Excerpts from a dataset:

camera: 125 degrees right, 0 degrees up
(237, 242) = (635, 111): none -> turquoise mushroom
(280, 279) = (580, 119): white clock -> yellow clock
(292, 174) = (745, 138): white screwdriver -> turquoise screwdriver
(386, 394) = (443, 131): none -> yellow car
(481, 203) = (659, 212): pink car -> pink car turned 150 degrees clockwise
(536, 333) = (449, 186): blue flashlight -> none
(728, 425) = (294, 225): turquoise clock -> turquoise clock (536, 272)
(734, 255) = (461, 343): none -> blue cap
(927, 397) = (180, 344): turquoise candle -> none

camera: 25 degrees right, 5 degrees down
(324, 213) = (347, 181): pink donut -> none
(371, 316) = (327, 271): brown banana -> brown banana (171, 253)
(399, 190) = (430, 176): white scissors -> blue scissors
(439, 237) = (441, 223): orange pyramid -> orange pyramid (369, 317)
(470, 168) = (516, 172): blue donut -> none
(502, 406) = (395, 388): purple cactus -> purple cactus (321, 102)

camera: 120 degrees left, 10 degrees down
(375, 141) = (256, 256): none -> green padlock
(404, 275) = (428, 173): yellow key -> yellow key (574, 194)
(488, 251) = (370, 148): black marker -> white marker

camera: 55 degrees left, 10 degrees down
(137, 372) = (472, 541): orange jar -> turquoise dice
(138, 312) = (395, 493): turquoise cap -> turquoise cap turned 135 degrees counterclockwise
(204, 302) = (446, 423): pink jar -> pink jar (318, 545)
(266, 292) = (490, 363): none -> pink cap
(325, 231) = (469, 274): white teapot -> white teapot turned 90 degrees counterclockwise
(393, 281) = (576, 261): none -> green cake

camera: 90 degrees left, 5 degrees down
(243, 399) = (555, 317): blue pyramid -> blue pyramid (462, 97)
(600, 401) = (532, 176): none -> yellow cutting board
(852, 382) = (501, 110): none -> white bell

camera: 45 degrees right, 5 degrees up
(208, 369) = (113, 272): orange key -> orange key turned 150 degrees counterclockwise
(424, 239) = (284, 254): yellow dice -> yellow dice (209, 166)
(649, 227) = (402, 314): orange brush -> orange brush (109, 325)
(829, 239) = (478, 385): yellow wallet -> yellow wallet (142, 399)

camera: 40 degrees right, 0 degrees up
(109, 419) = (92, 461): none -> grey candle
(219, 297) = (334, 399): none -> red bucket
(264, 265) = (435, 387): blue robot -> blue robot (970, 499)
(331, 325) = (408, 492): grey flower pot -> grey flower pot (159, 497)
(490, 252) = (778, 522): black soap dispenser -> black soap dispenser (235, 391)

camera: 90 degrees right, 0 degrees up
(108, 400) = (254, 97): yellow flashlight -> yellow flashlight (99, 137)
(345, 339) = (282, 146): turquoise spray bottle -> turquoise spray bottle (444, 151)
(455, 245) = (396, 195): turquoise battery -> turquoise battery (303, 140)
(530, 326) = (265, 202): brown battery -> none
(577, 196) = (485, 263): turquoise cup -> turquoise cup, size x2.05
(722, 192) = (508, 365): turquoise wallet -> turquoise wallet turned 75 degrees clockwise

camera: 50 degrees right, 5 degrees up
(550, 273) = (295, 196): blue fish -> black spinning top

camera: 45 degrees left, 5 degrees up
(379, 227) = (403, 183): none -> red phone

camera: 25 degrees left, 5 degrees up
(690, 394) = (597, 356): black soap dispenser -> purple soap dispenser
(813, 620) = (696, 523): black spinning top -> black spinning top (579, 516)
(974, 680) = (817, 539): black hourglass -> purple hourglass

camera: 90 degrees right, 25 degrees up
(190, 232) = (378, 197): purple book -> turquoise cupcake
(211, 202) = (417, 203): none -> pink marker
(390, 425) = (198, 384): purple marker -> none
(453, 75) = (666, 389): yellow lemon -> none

**Your objective:** Would you return all of the data exactly as given?

**Completed task:**
camera: 125 degrees right, 0 degrees up
(237, 242) = (635, 111): none -> turquoise mushroom
(280, 279) = (580, 119): white clock -> yellow clock
(292, 174) = (745, 138): white screwdriver -> turquoise screwdriver
(386, 394) = (443, 131): none -> yellow car
(481, 203) = (659, 212): pink car -> pink car turned 150 degrees clockwise
(536, 333) = (449, 186): blue flashlight -> none
(728, 425) = (294, 225): turquoise clock -> turquoise clock (536, 272)
(734, 255) = (461, 343): none -> blue cap
(927, 397) = (180, 344): turquoise candle -> none

camera: 25 degrees right, 5 degrees down
(324, 213) = (347, 181): pink donut -> none
(371, 316) = (327, 271): brown banana -> brown banana (171, 253)
(399, 190) = (430, 176): white scissors -> blue scissors
(439, 237) = (441, 223): orange pyramid -> orange pyramid (369, 317)
(470, 168) = (516, 172): blue donut -> none
(502, 406) = (395, 388): purple cactus -> purple cactus (321, 102)

camera: 120 degrees left, 10 degrees down
(375, 141) = (256, 256): none -> green padlock
(404, 275) = (428, 173): yellow key -> yellow key (574, 194)
(488, 251) = (370, 148): black marker -> white marker

camera: 55 degrees left, 10 degrees down
(137, 372) = (472, 541): orange jar -> turquoise dice
(138, 312) = (395, 493): turquoise cap -> turquoise cap turned 135 degrees counterclockwise
(204, 302) = (446, 423): pink jar -> pink jar (318, 545)
(266, 292) = (490, 363): none -> pink cap
(325, 231) = (469, 274): white teapot -> white teapot turned 90 degrees counterclockwise
(393, 281) = (576, 261): none -> green cake

camera: 90 degrees left, 5 degrees down
(243, 399) = (555, 317): blue pyramid -> blue pyramid (462, 97)
(600, 401) = (532, 176): none -> yellow cutting board
(852, 382) = (501, 110): none -> white bell

camera: 45 degrees right, 5 degrees up
(208, 369) = (113, 272): orange key -> orange key turned 150 degrees counterclockwise
(424, 239) = (284, 254): yellow dice -> yellow dice (209, 166)
(649, 227) = (402, 314): orange brush -> orange brush (109, 325)
(829, 239) = (478, 385): yellow wallet -> yellow wallet (142, 399)

camera: 40 degrees right, 0 degrees up
(109, 419) = (92, 461): none -> grey candle
(219, 297) = (334, 399): none -> red bucket
(264, 265) = (435, 387): blue robot -> blue robot (970, 499)
(331, 325) = (408, 492): grey flower pot -> grey flower pot (159, 497)
(490, 252) = (778, 522): black soap dispenser -> black soap dispenser (235, 391)

camera: 90 degrees right, 0 degrees up
(108, 400) = (254, 97): yellow flashlight -> yellow flashlight (99, 137)
(345, 339) = (282, 146): turquoise spray bottle -> turquoise spray bottle (444, 151)
(455, 245) = (396, 195): turquoise battery -> turquoise battery (303, 140)
(530, 326) = (265, 202): brown battery -> none
(577, 196) = (485, 263): turquoise cup -> turquoise cup, size x2.05
(722, 192) = (508, 365): turquoise wallet -> turquoise wallet turned 75 degrees clockwise

camera: 50 degrees right, 5 degrees up
(550, 273) = (295, 196): blue fish -> black spinning top

camera: 45 degrees left, 5 degrees up
(379, 227) = (403, 183): none -> red phone

camera: 25 degrees left, 5 degrees up
(690, 394) = (597, 356): black soap dispenser -> purple soap dispenser
(813, 620) = (696, 523): black spinning top -> black spinning top (579, 516)
(974, 680) = (817, 539): black hourglass -> purple hourglass

camera: 90 degrees right, 25 degrees up
(190, 232) = (378, 197): purple book -> turquoise cupcake
(211, 202) = (417, 203): none -> pink marker
(390, 425) = (198, 384): purple marker -> none
(453, 75) = (666, 389): yellow lemon -> none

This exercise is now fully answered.